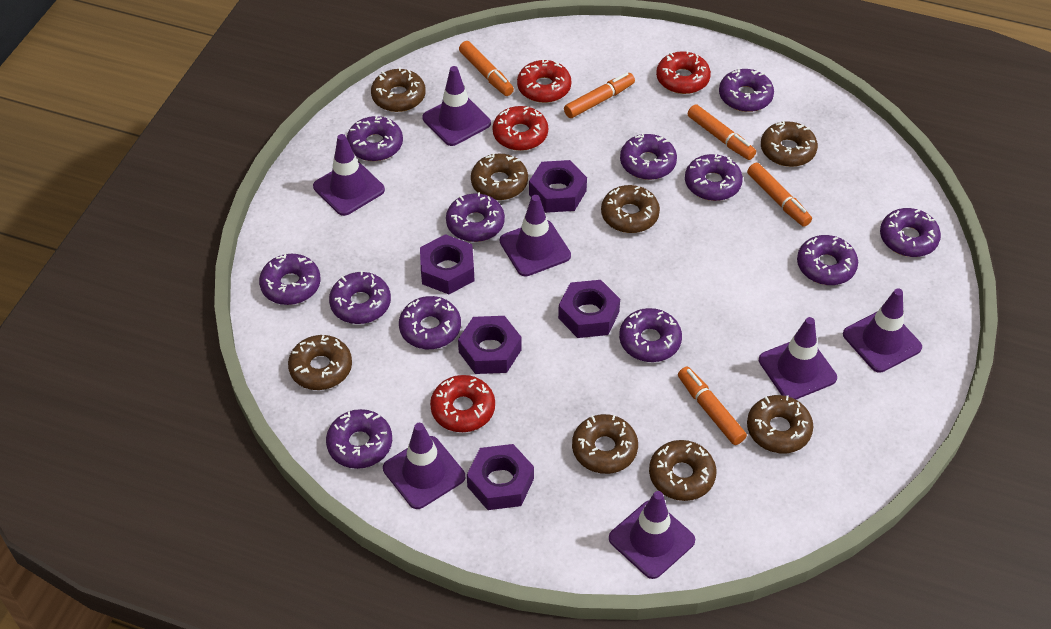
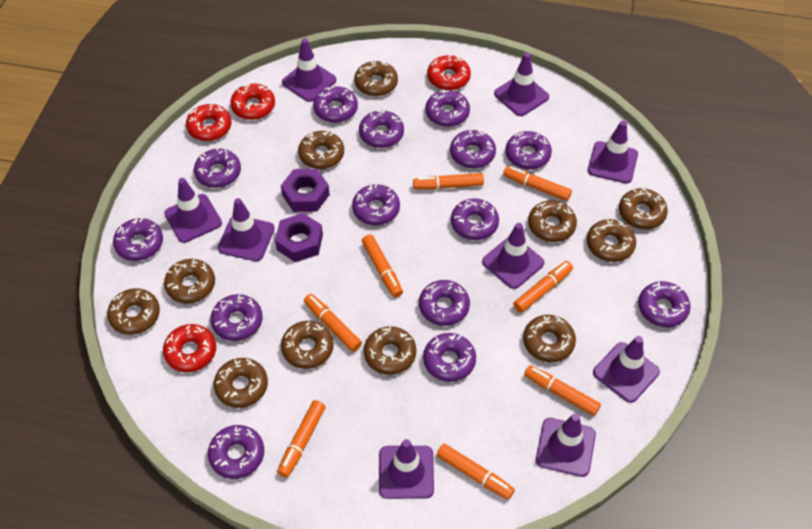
brown donut: 8 -> 11
orange marker: 5 -> 8
purple donut: 12 -> 14
purple nut: 5 -> 2
purple traffic cone: 7 -> 9

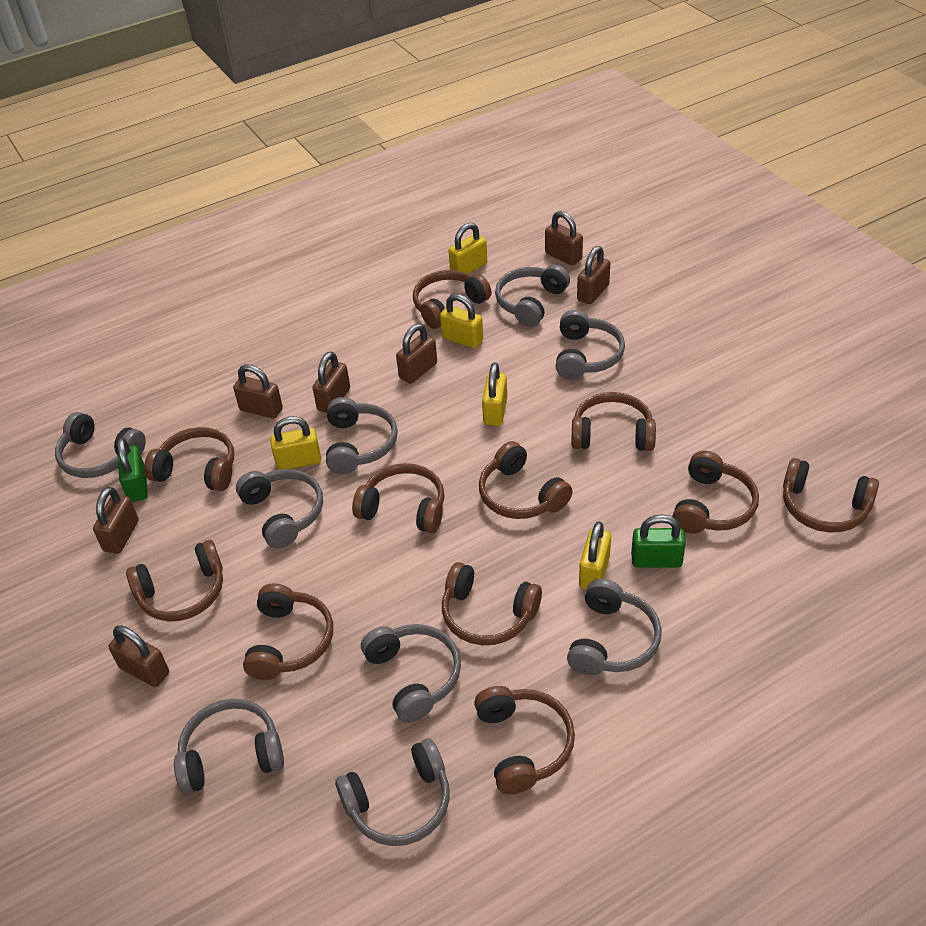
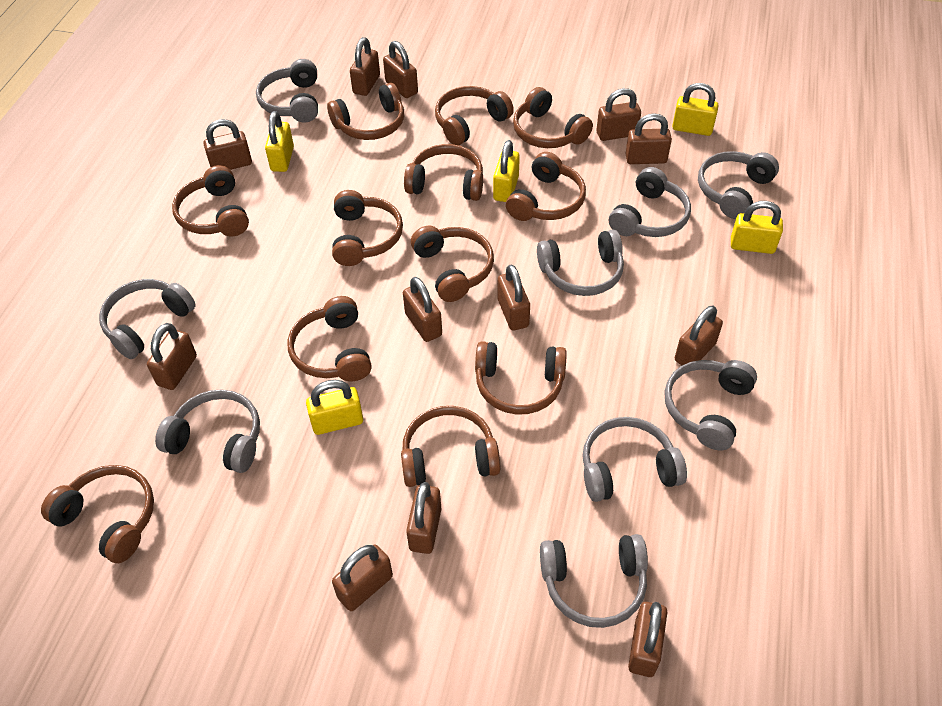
brown headphones: 11 -> 12
brown padlock: 7 -> 12
green padlock: 2 -> 0

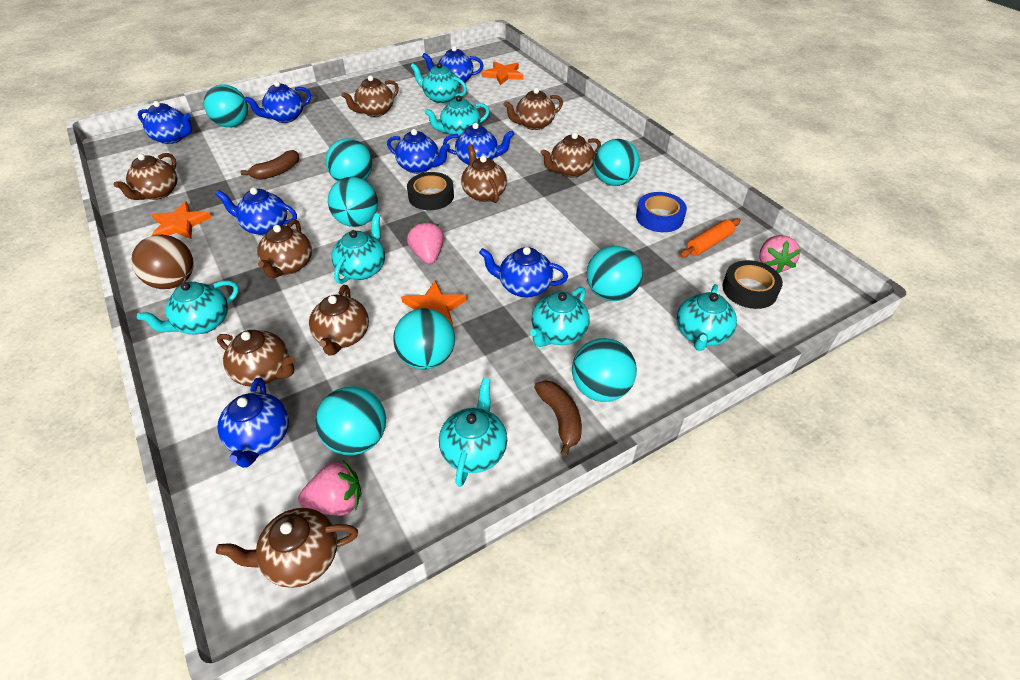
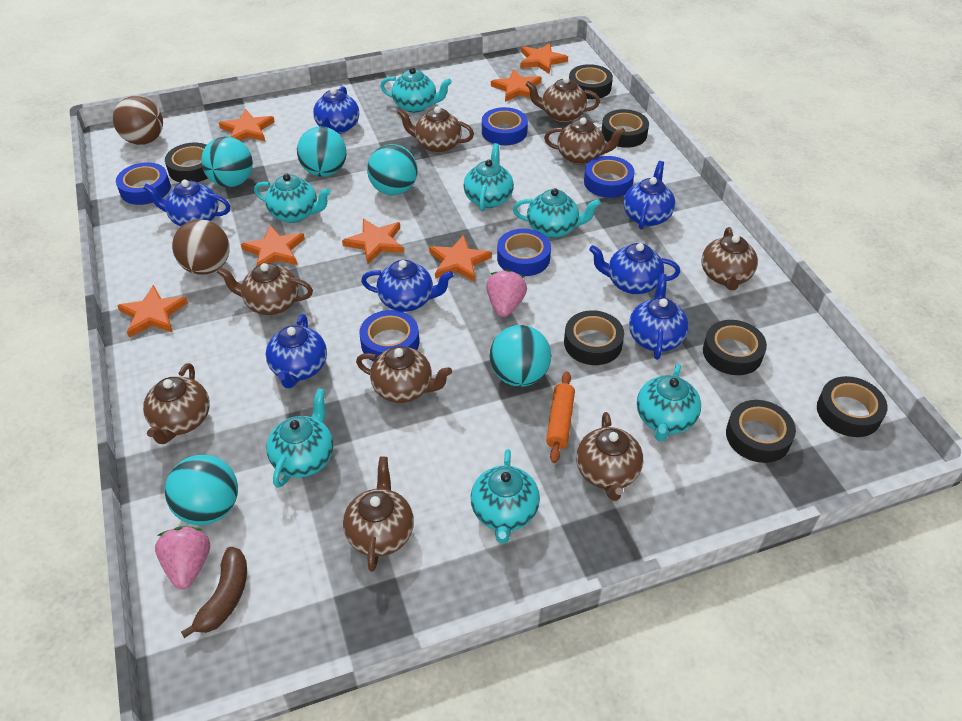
black tape: 2 -> 7
blue tape: 1 -> 5
blue teapot: 8 -> 7
brown ball: 1 -> 2
brown banana: 2 -> 1
orange star: 3 -> 7
pink strawberry: 3 -> 2
turquoise ball: 8 -> 5

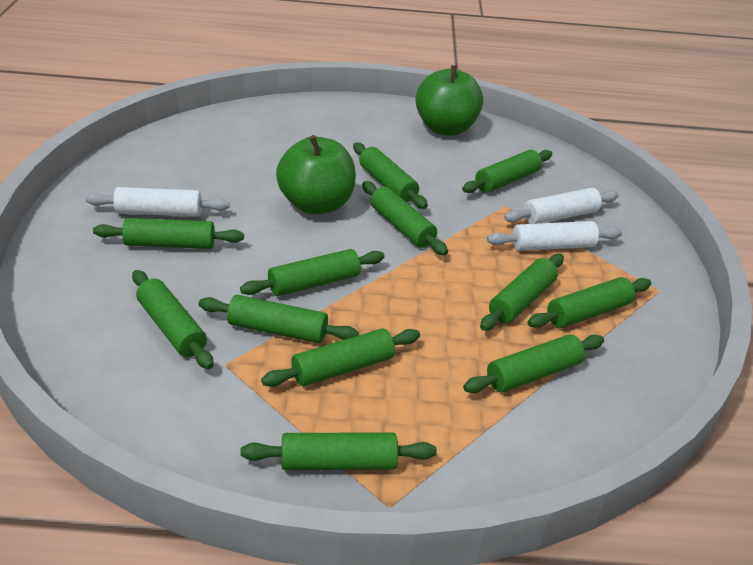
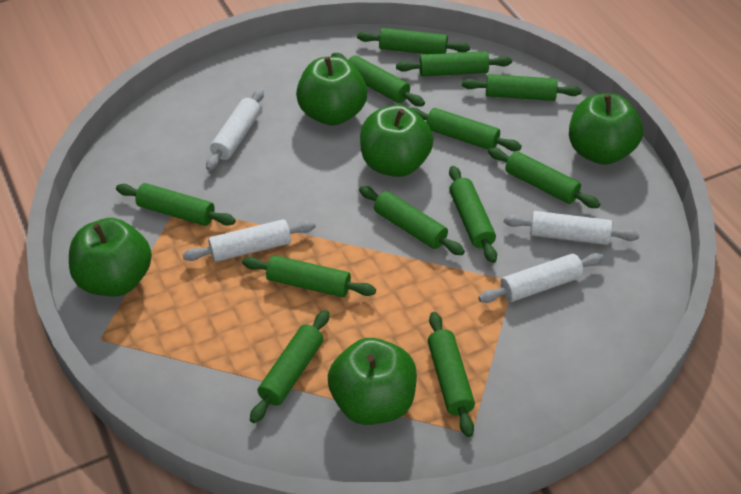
green apple: 2 -> 5
white rolling pin: 3 -> 4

◆ **YOUR OBJECTIVE**
Would you print, exactly as they appear, the lines from the line with "green padlock: 2 -> 0" through the end of the entries above, leaving out the pictures?

◆ **YOUR SOLUTION**
green padlock: 2 -> 0

black tape: 2 -> 7
blue tape: 1 -> 5
blue teapot: 8 -> 7
brown ball: 1 -> 2
brown banana: 2 -> 1
orange star: 3 -> 7
pink strawberry: 3 -> 2
turquoise ball: 8 -> 5

green apple: 2 -> 5
white rolling pin: 3 -> 4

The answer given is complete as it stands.